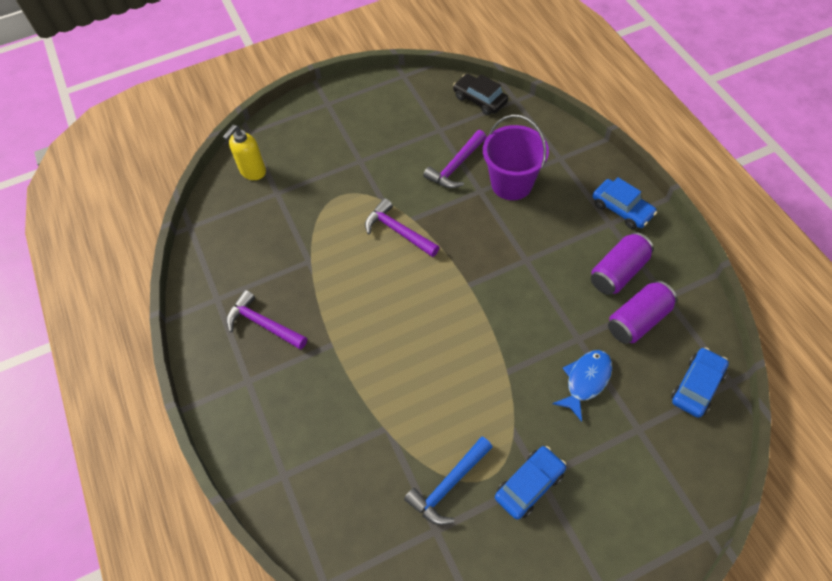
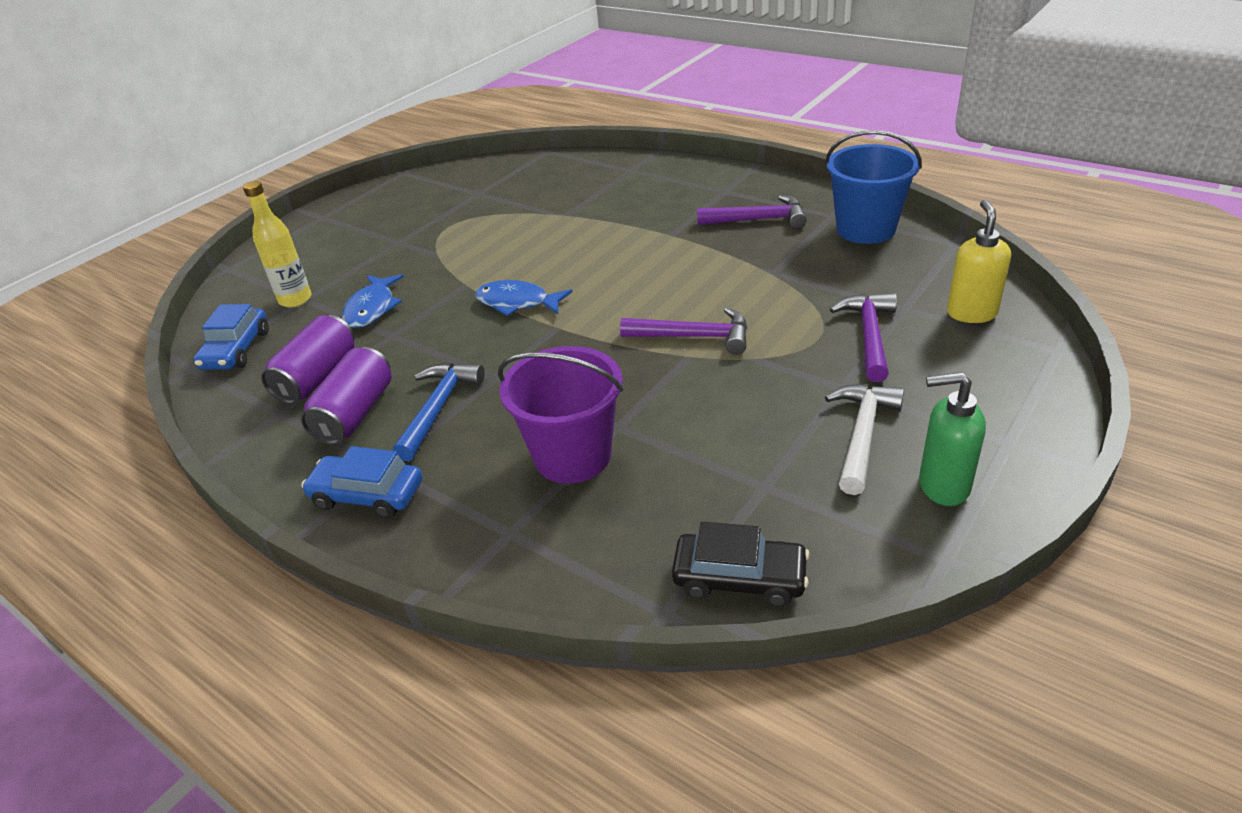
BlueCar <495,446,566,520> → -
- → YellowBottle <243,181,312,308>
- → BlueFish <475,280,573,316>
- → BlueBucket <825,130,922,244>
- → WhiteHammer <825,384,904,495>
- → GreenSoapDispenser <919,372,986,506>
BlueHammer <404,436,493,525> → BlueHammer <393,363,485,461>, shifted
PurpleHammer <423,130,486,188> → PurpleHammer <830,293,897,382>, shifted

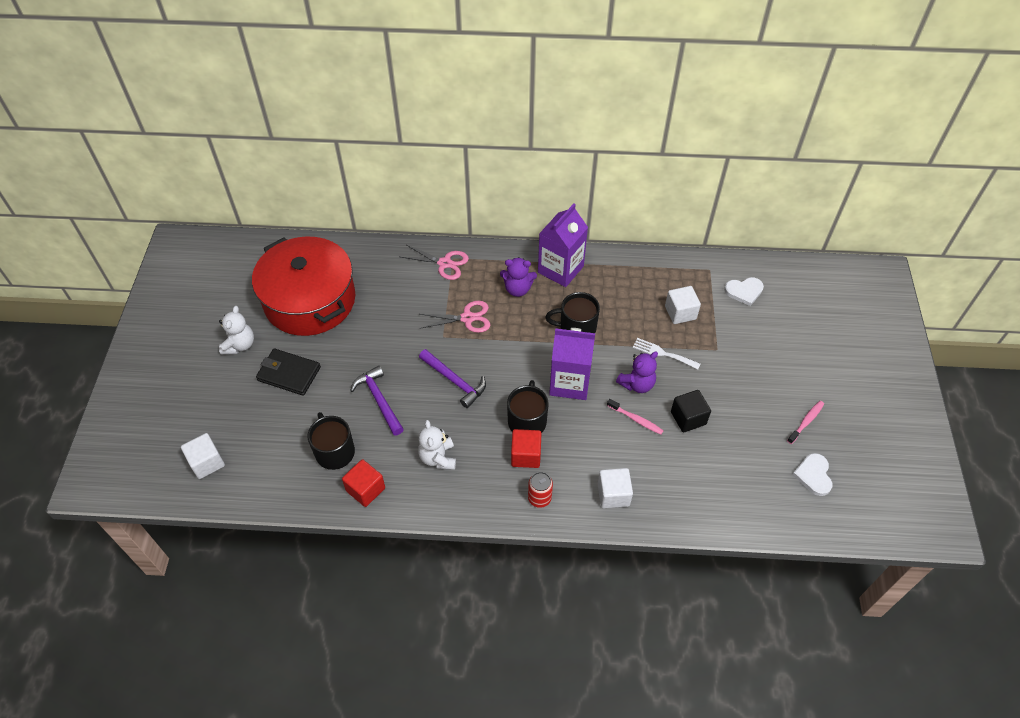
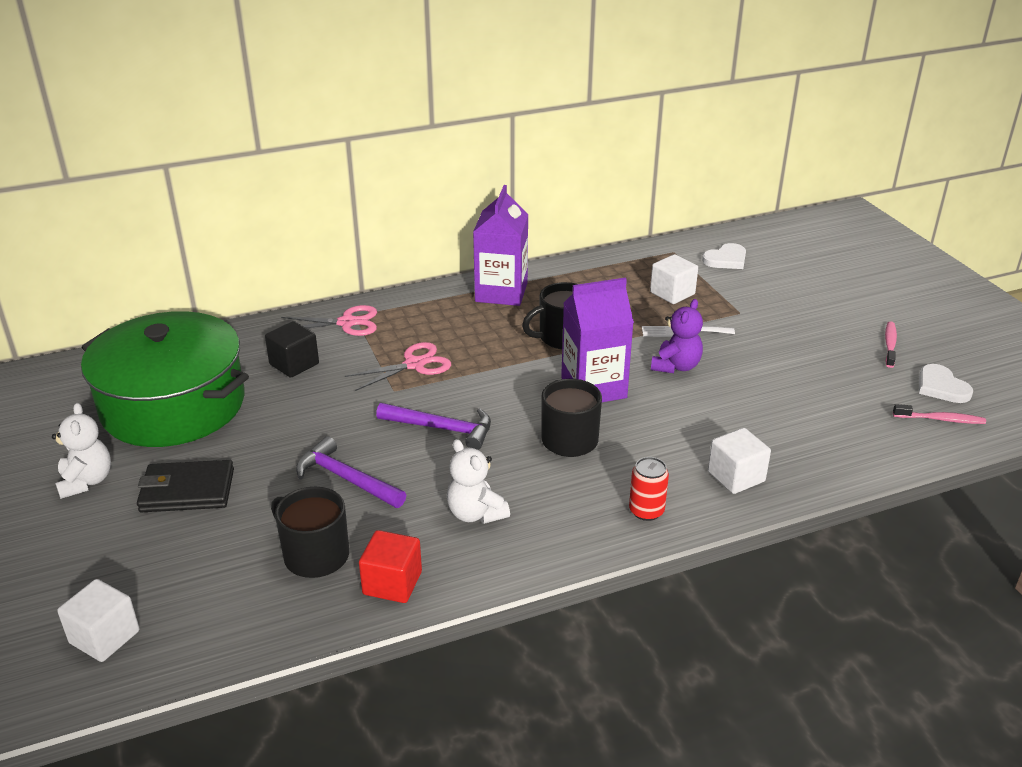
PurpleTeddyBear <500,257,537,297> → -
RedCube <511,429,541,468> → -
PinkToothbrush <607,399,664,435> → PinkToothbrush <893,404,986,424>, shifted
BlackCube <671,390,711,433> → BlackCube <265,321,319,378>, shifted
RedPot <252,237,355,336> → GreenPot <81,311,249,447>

=-=-=

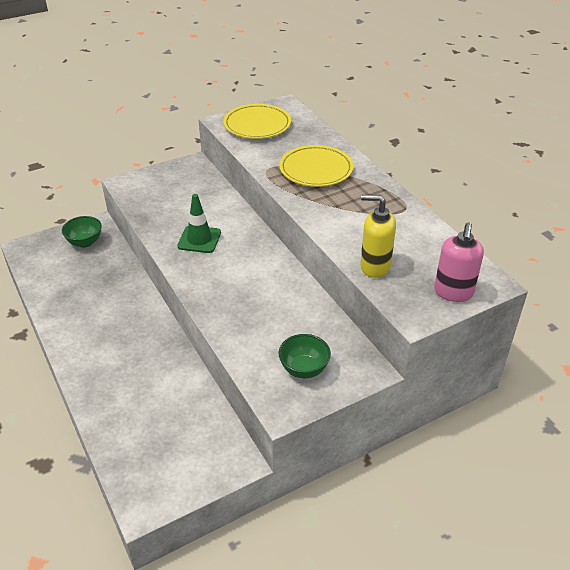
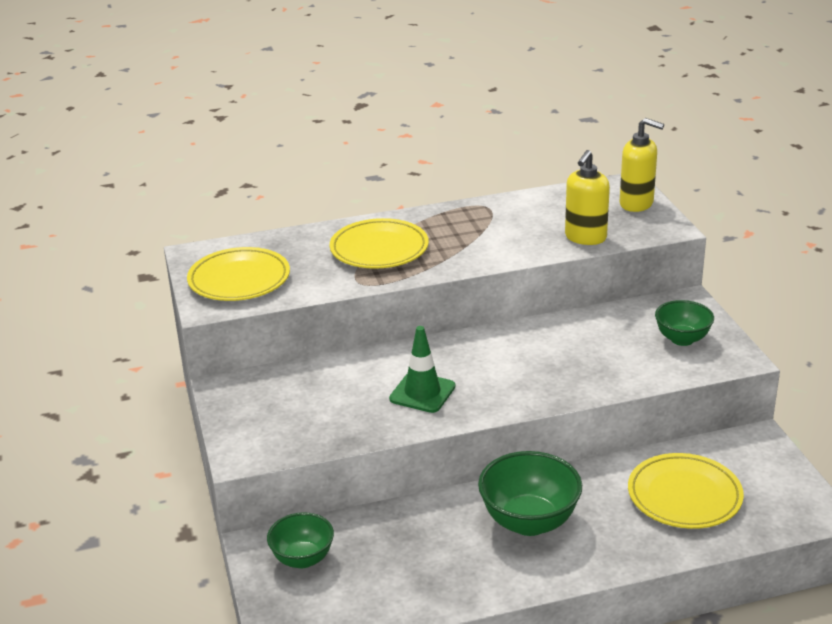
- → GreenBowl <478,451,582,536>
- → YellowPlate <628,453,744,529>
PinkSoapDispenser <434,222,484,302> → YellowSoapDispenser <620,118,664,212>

=-=-=

- [What the task requires]
Considering only the material above, set down every line from the one with "- → GreenSoapDispenser <919,372,986,506>" to the one with "BlueHammer <404,436,493,525> →", inclusive, exactly as written.

- [Exercise response]
- → GreenSoapDispenser <919,372,986,506>
BlueHammer <404,436,493,525> → BlueHammer <393,363,485,461>, shifted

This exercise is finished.